> DATA PROVIDED:
══════

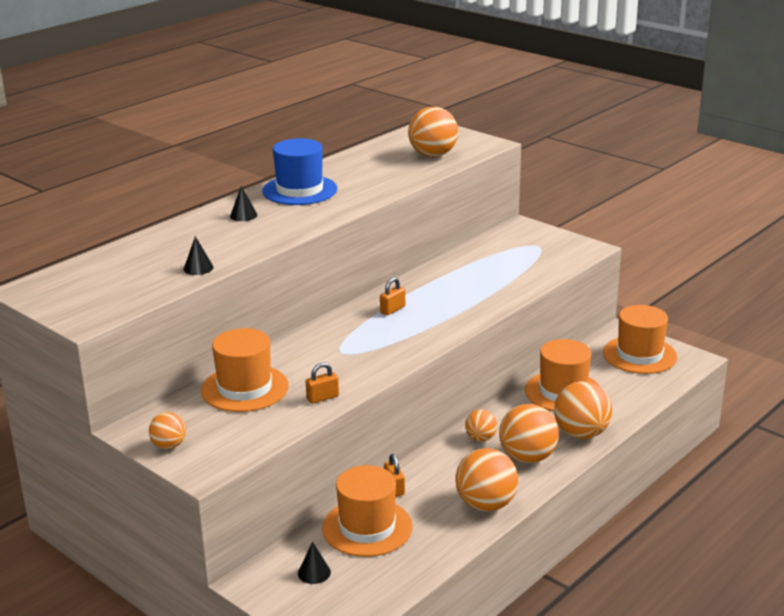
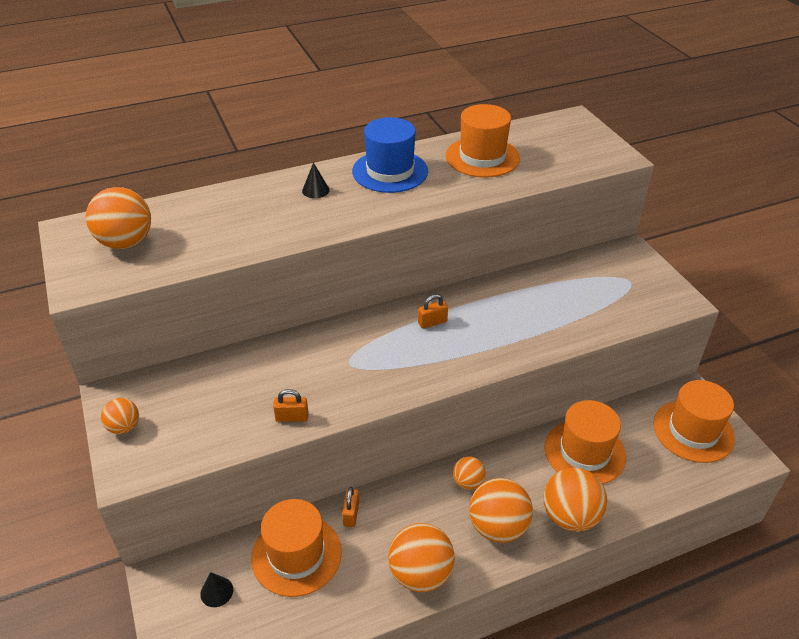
camera: 25 degrees right, 15 degrees up
(198, 268) = (223, 248): black cone -> none
(245, 388) = (235, 378): orange hat -> orange hat (482, 157)
(433, 155) = (550, 158): orange ball -> orange ball (126, 242)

══════

> YOUR ASSIGNMENT: From the line holding "(198, 268) = (223, 248): black cone -> none" through the last line above, reproduce each line exactly and add nothing.

> RESULT OF THE EXERCISE:
(198, 268) = (223, 248): black cone -> none
(245, 388) = (235, 378): orange hat -> orange hat (482, 157)
(433, 155) = (550, 158): orange ball -> orange ball (126, 242)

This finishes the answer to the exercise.